Before-and-after change records:
┌────────

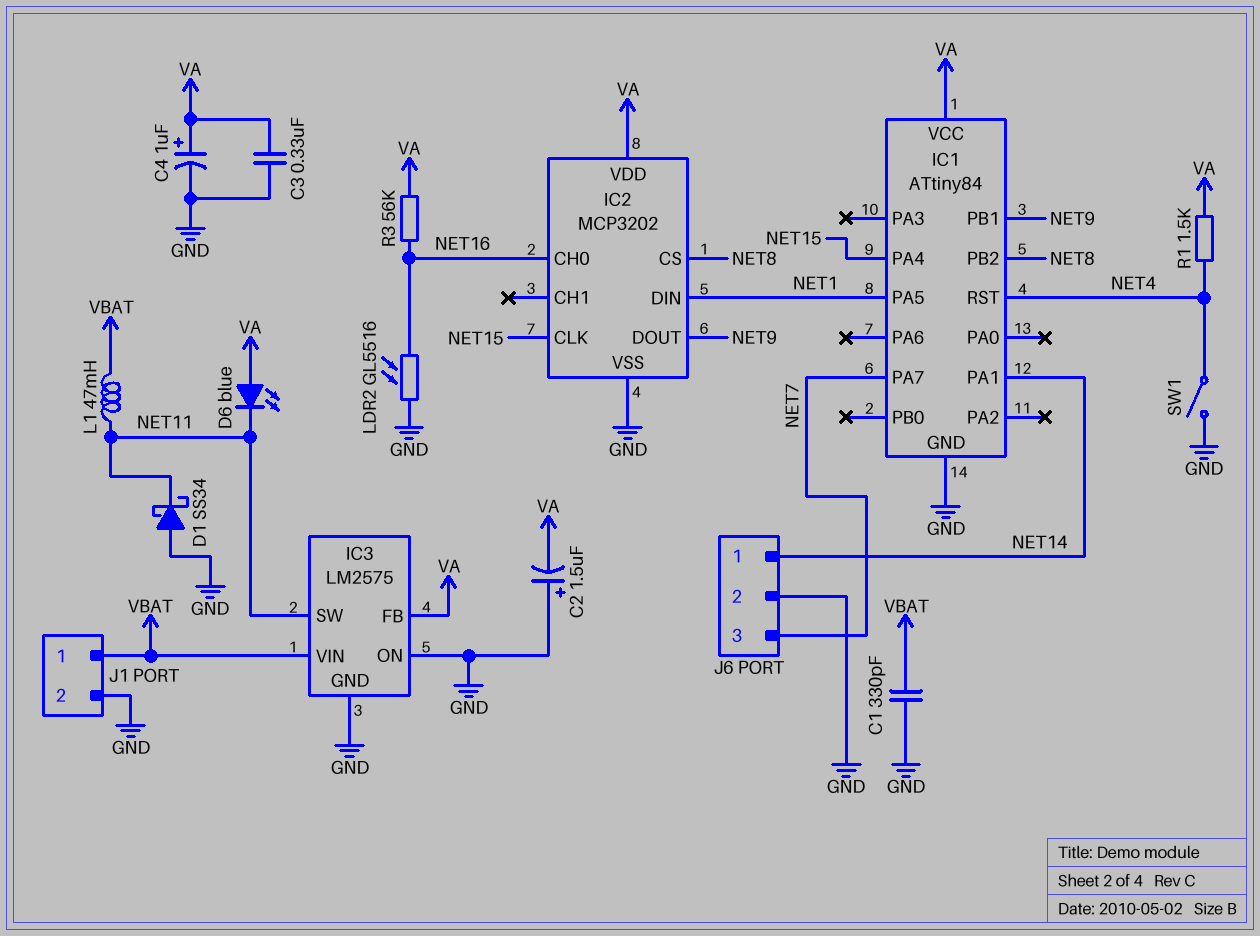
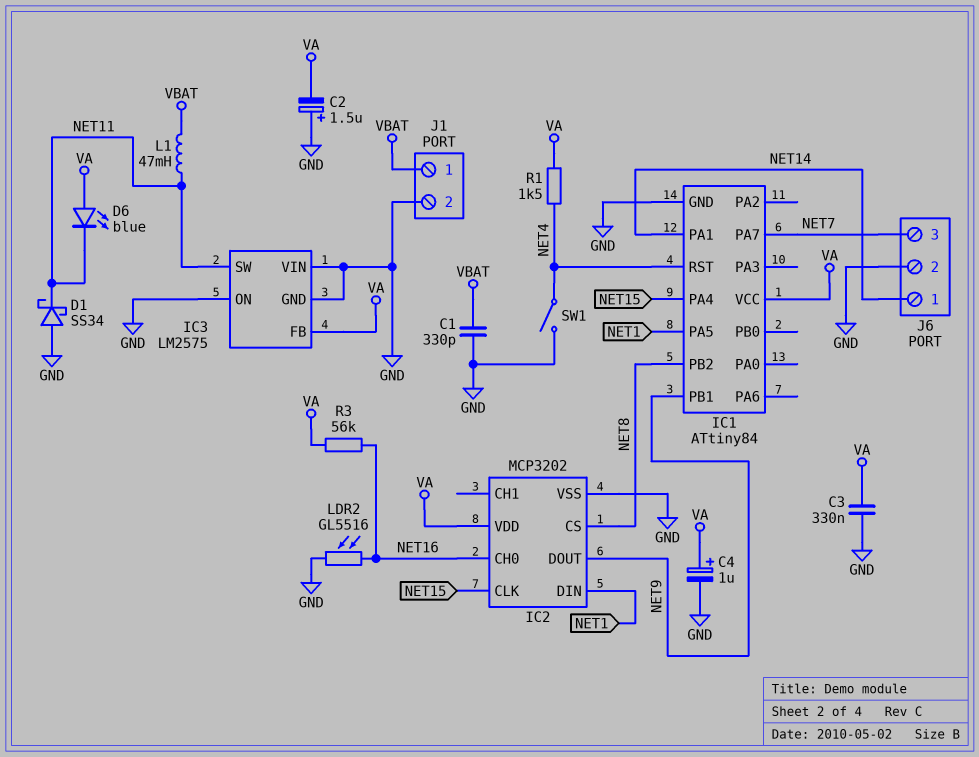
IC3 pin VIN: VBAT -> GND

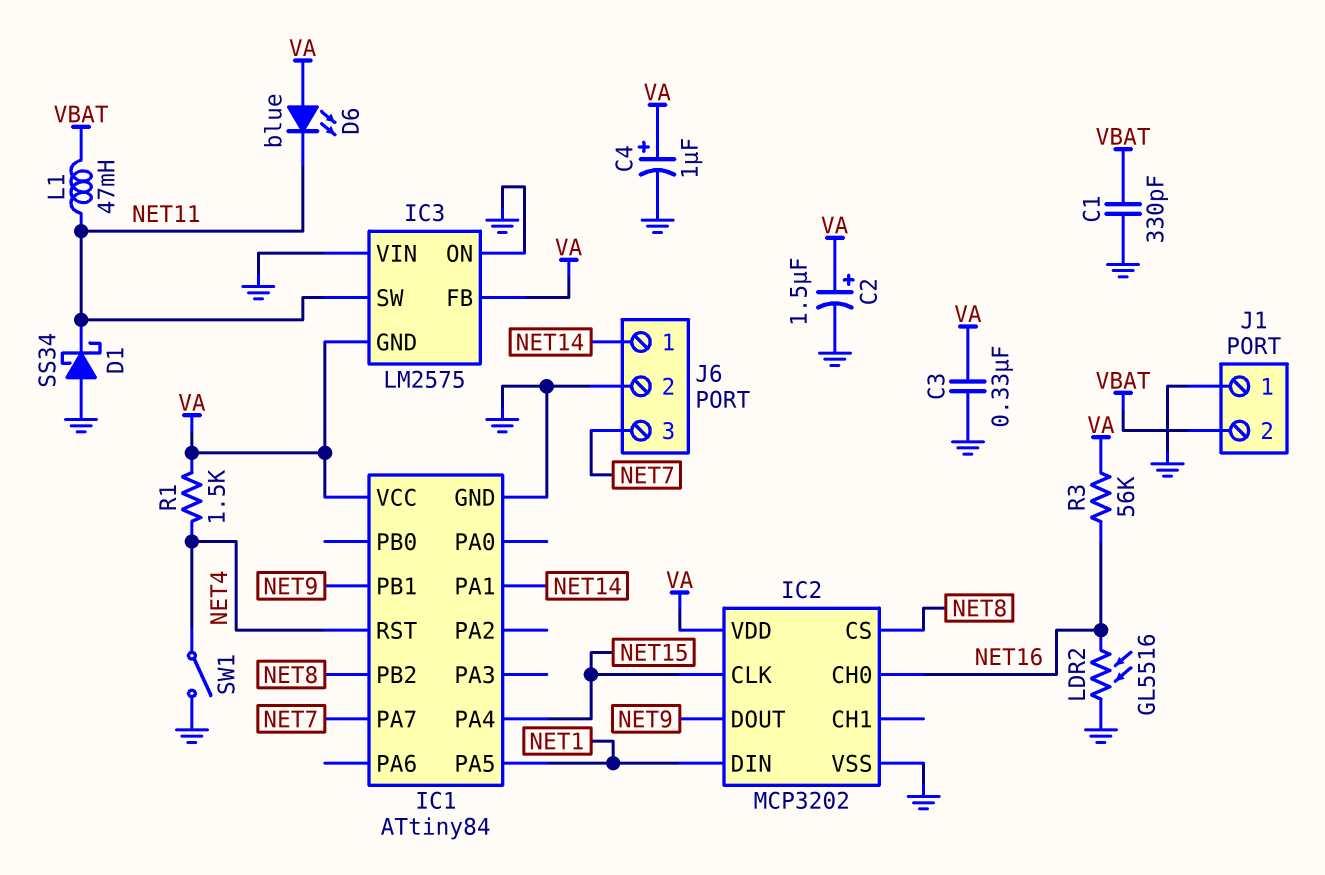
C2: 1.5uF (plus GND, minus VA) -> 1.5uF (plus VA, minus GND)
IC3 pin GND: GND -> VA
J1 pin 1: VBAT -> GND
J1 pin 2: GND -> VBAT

└────────
┌────────

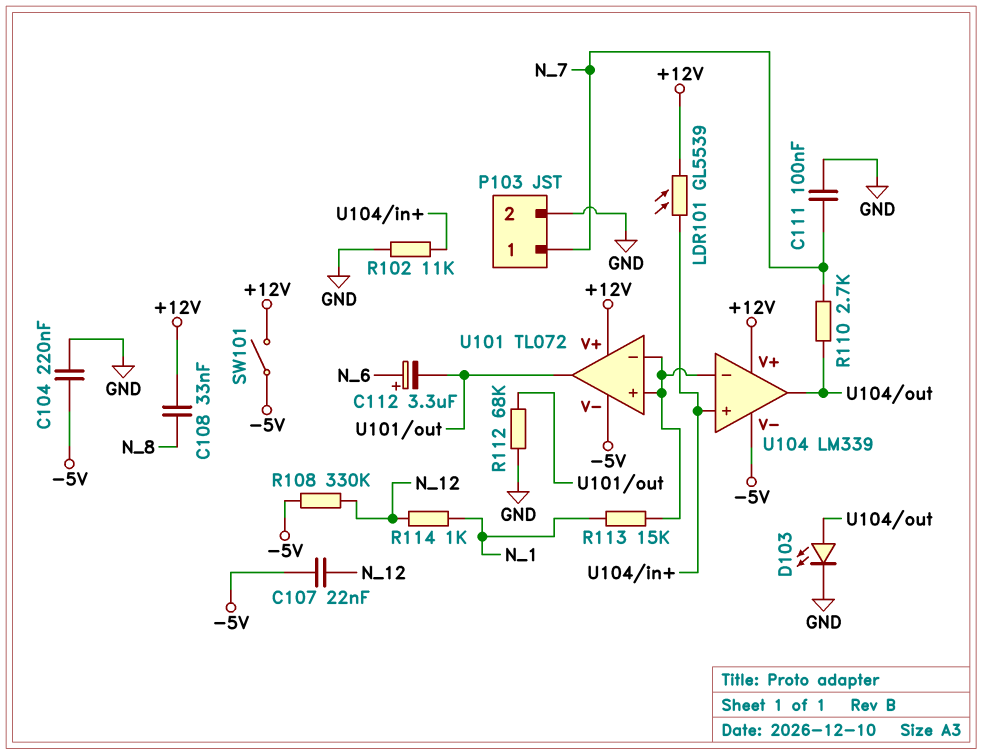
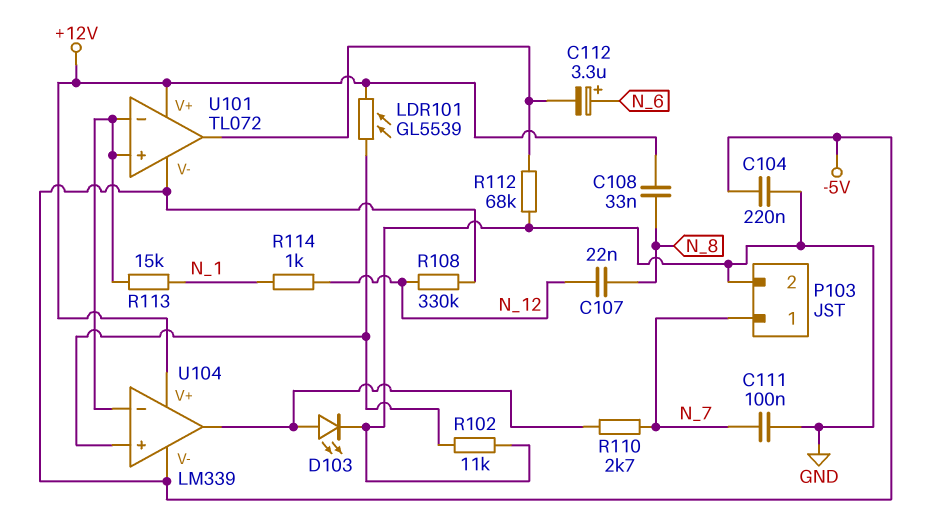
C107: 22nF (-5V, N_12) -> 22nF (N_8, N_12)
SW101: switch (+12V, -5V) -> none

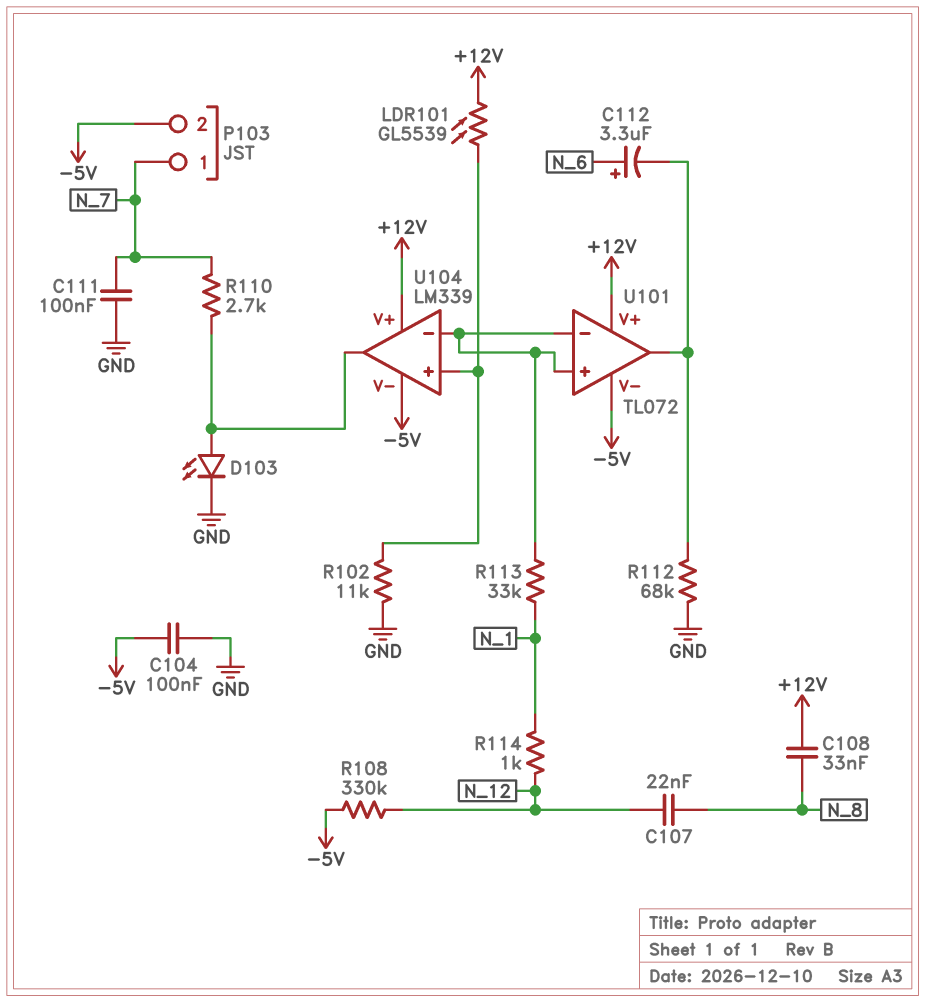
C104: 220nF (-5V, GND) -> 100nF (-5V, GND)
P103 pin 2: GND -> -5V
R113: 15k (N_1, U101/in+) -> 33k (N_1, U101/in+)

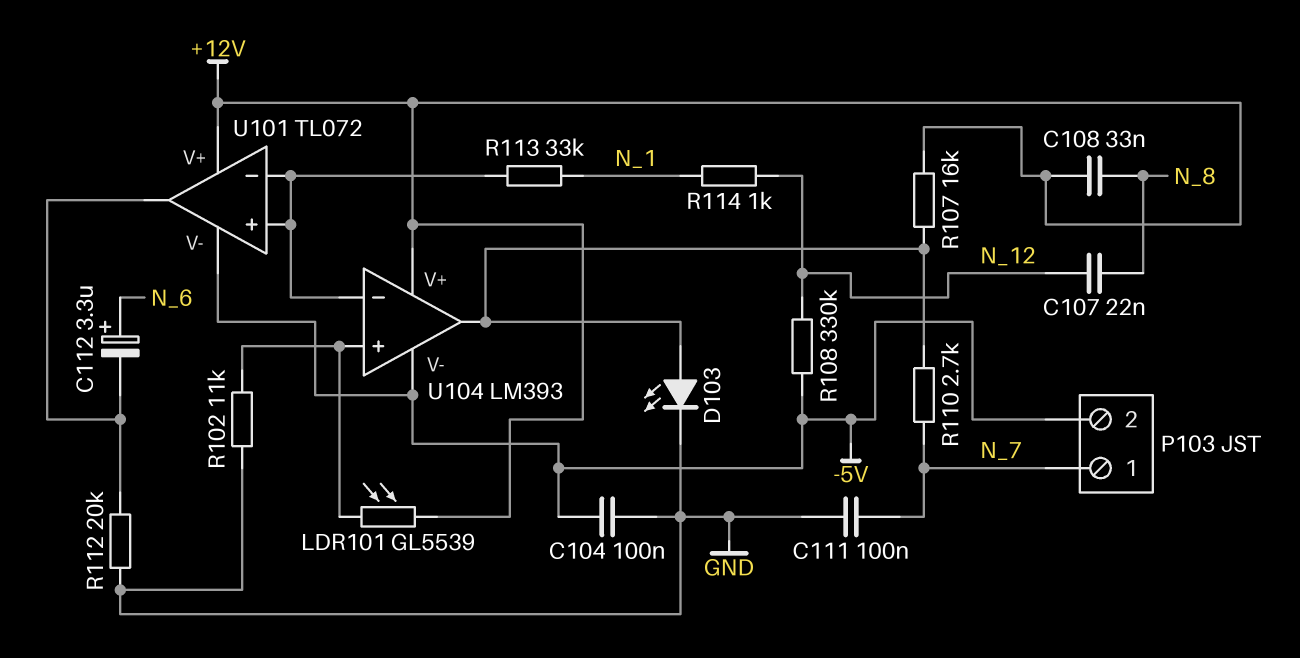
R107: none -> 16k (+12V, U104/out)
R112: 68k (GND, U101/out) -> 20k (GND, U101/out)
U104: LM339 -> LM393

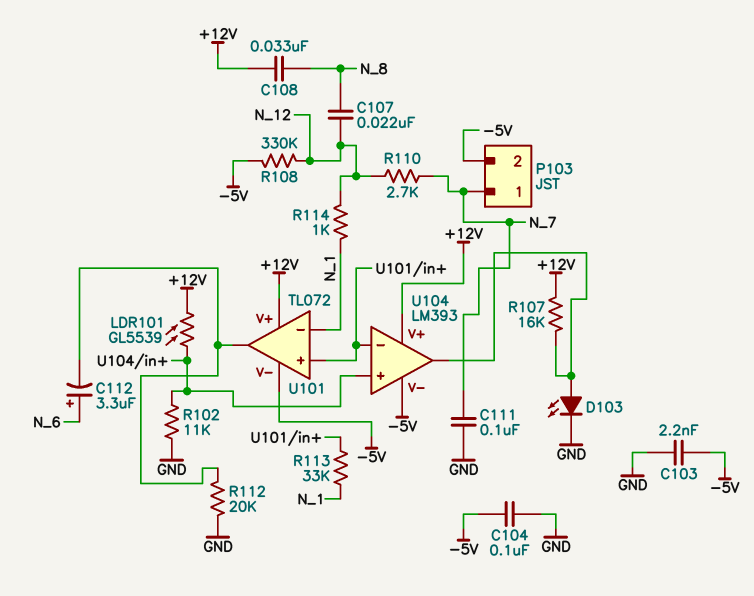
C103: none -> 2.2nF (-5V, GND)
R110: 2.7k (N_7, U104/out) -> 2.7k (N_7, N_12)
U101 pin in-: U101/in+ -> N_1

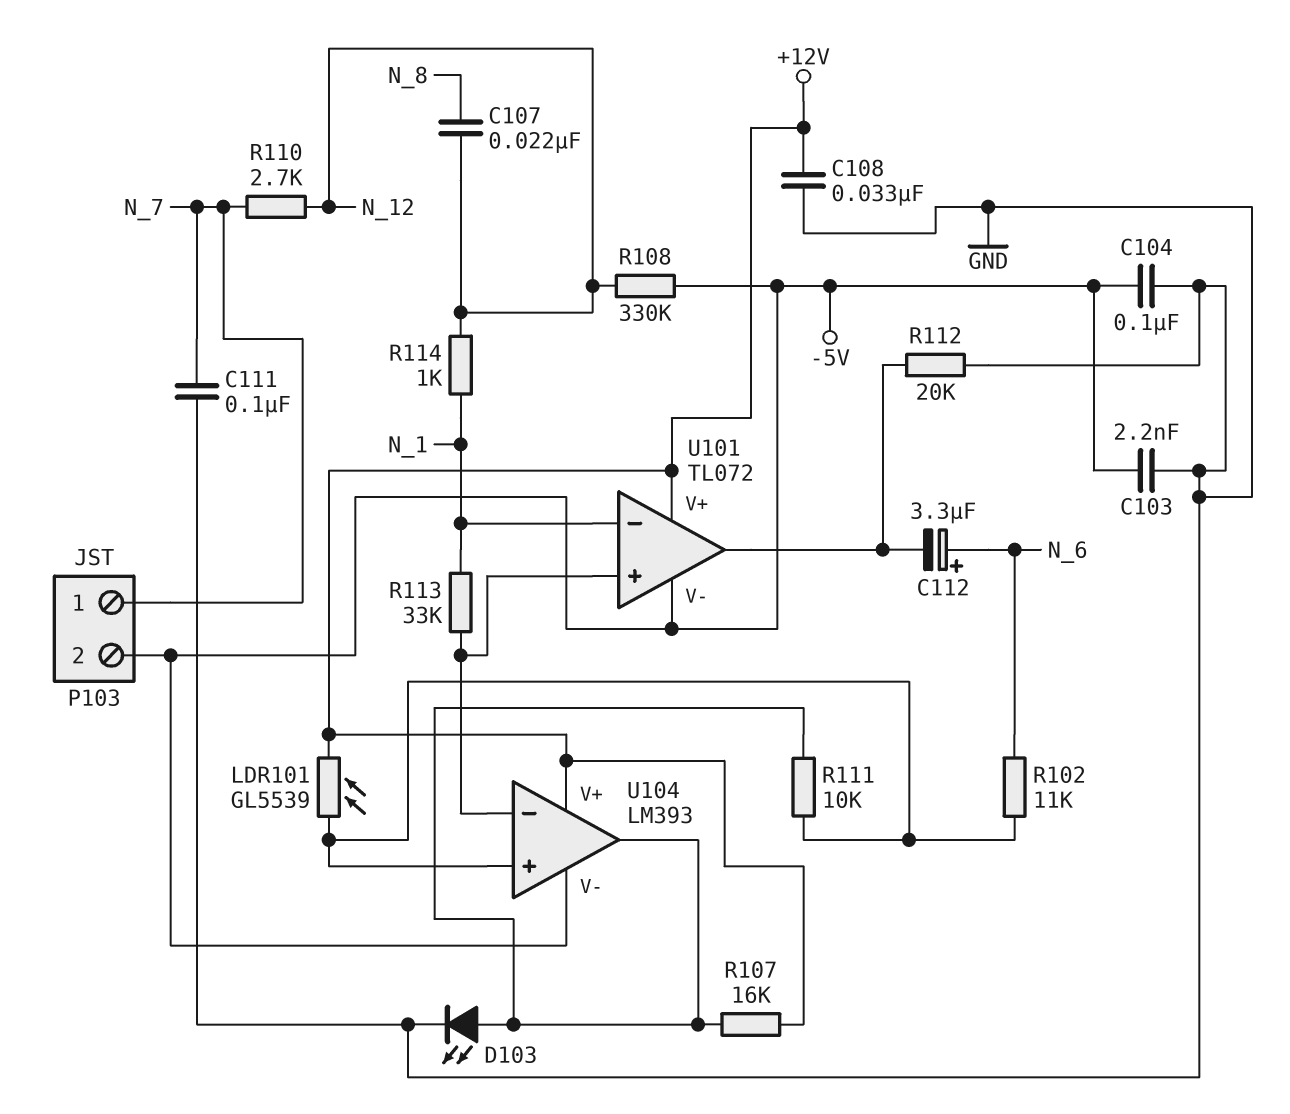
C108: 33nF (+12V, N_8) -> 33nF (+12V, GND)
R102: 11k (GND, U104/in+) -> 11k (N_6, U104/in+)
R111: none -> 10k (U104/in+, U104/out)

└────────

ABOUT THIS EXERCISE:
Starting at the line above with "IC3 pin VIN: VBAT -> GND", output every line exactly up to and including the line with "J1 pin 2: GND -> VBAT", but none of the pictures.

RESPONSE:
IC3 pin VIN: VBAT -> GND

C2: 1.5uF (plus GND, minus VA) -> 1.5uF (plus VA, minus GND)
IC3 pin GND: GND -> VA
J1 pin 1: VBAT -> GND
J1 pin 2: GND -> VBAT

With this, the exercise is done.